Exercise prompt –
Look through the records below for the line with "D3: LED green". Return that line and each one after it up to and including the line with "R20: 15k (N_15, N_20) -> 15k (+9V, N_15)", exactly.

Extracted records –
—————

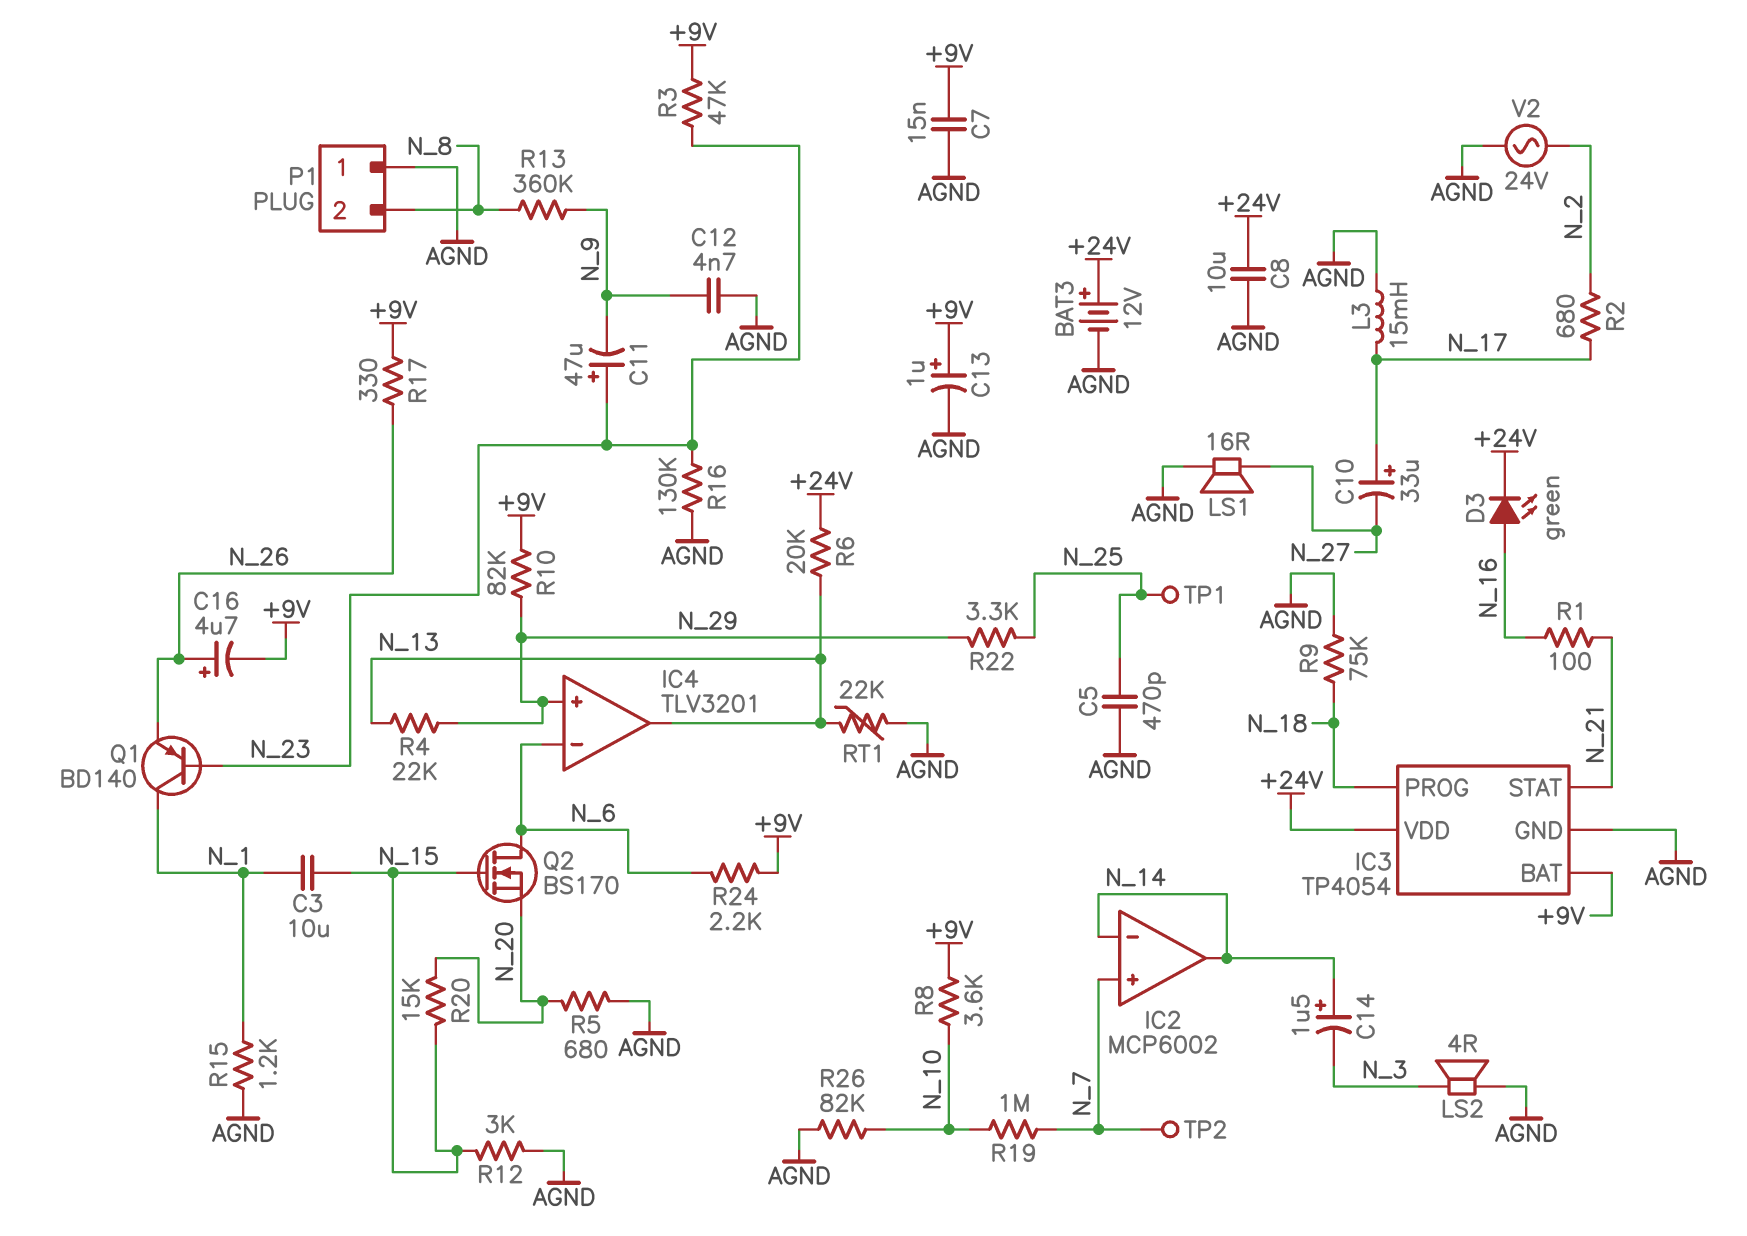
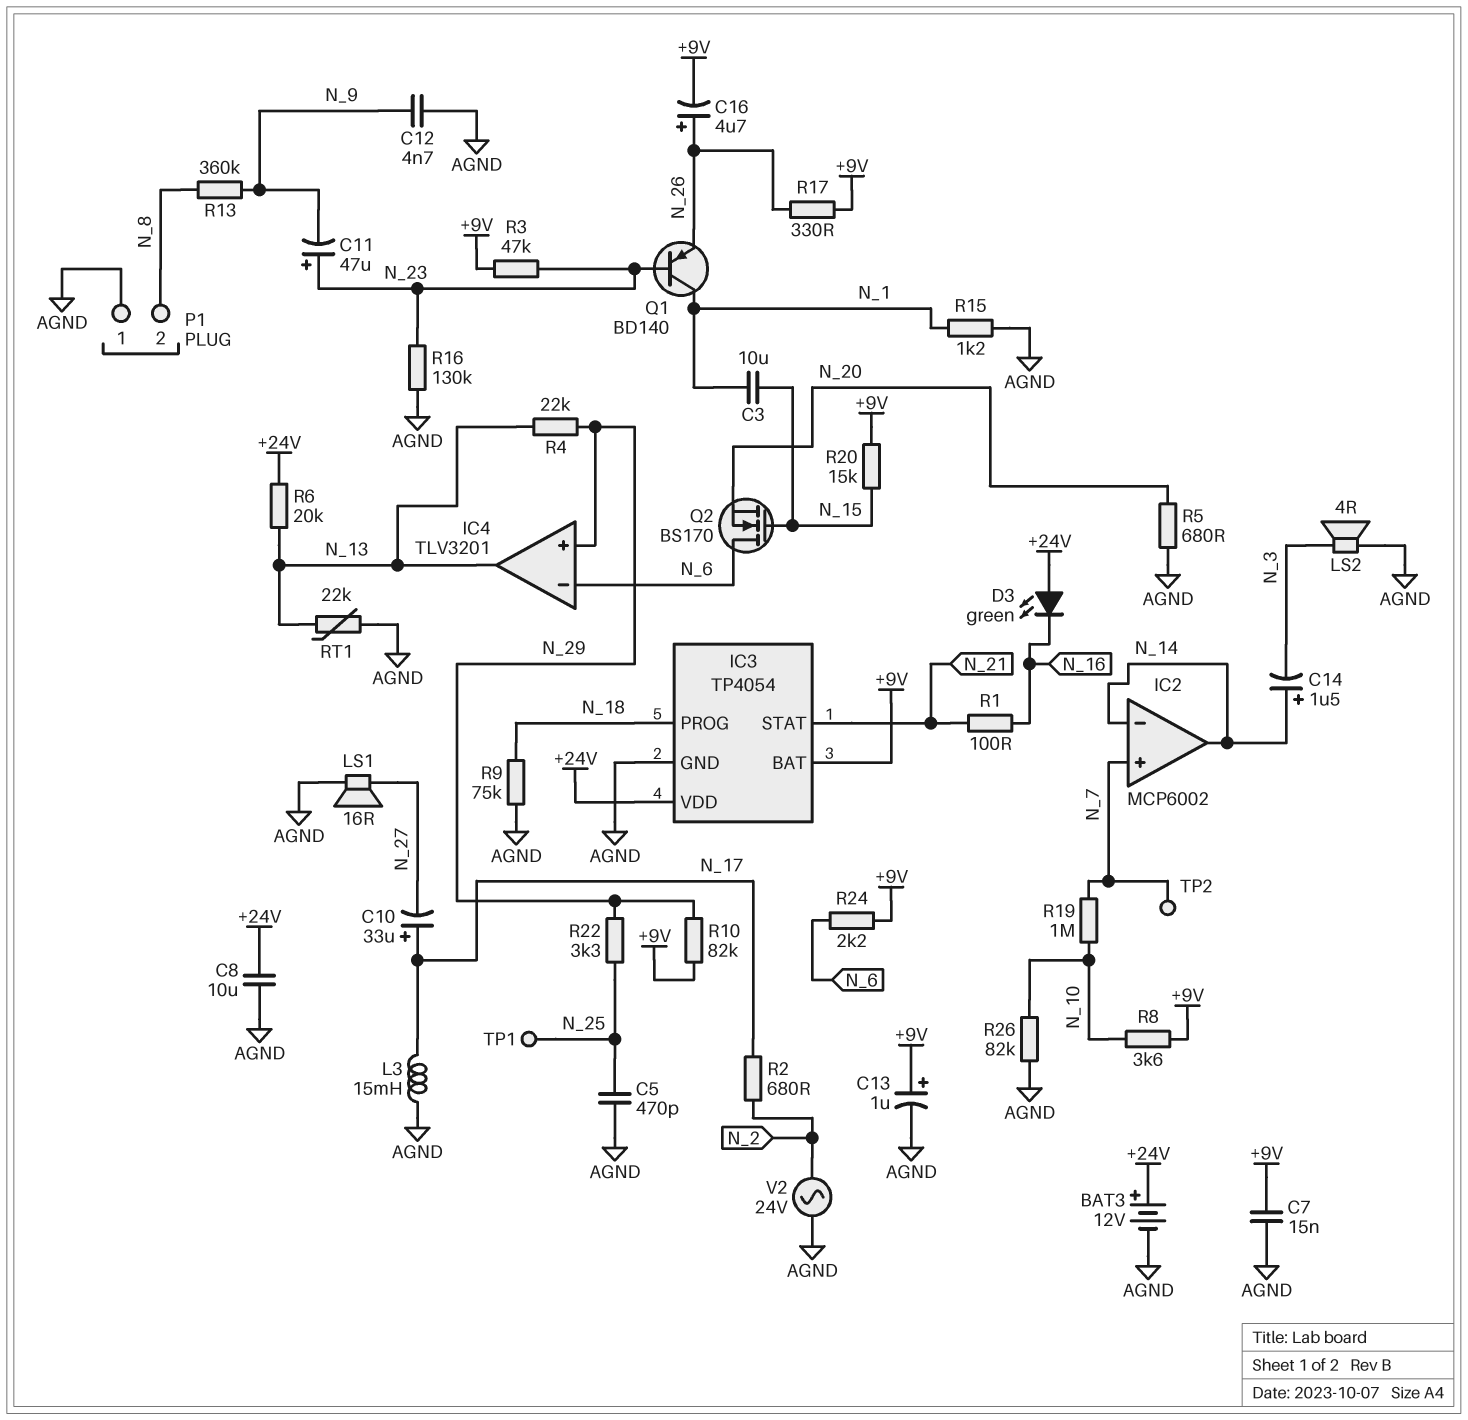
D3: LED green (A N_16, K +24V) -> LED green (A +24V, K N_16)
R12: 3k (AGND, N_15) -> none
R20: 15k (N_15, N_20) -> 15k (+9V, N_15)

—————

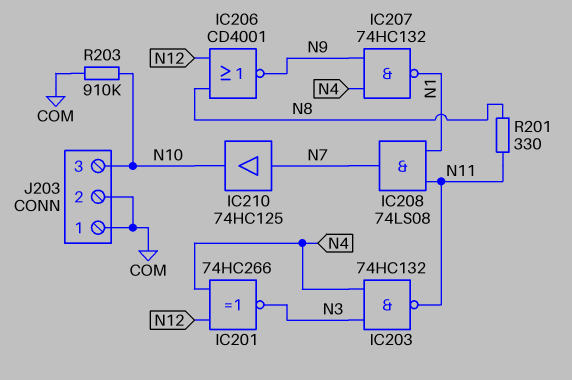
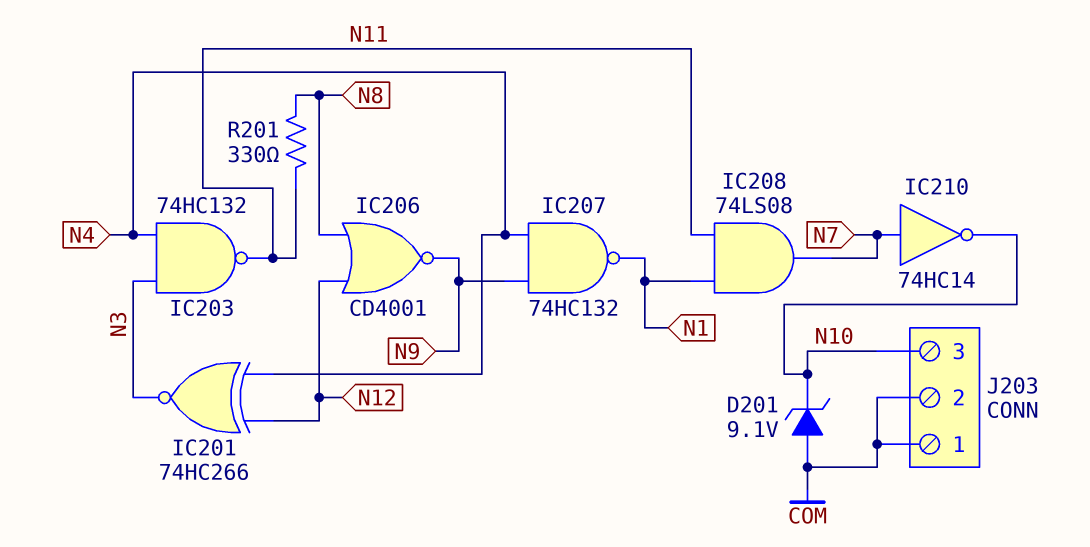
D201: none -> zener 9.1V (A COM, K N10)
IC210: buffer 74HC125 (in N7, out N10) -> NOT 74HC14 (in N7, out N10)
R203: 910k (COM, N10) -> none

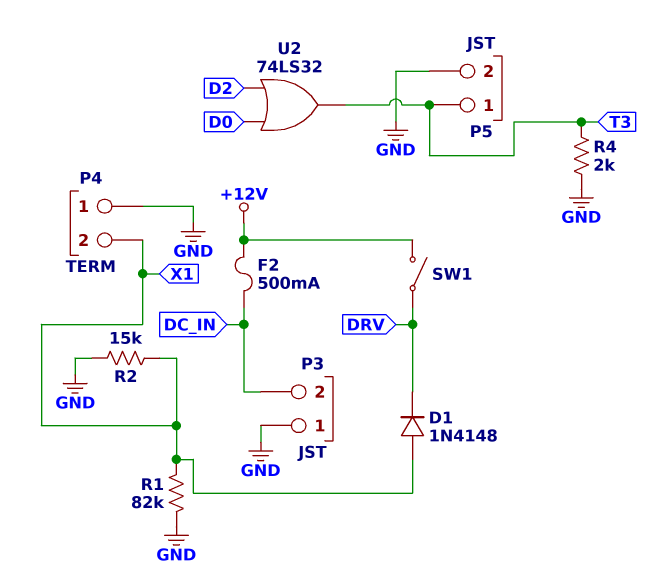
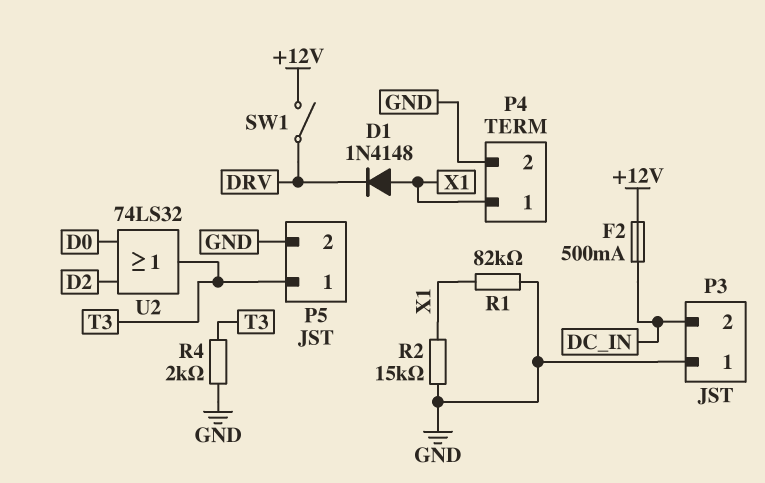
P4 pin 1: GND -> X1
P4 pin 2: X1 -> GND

—————

Response to the task –
D3: LED green (A N_16, K +24V) -> LED green (A +24V, K N_16)
R12: 3k (AGND, N_15) -> none
R20: 15k (N_15, N_20) -> 15k (+9V, N_15)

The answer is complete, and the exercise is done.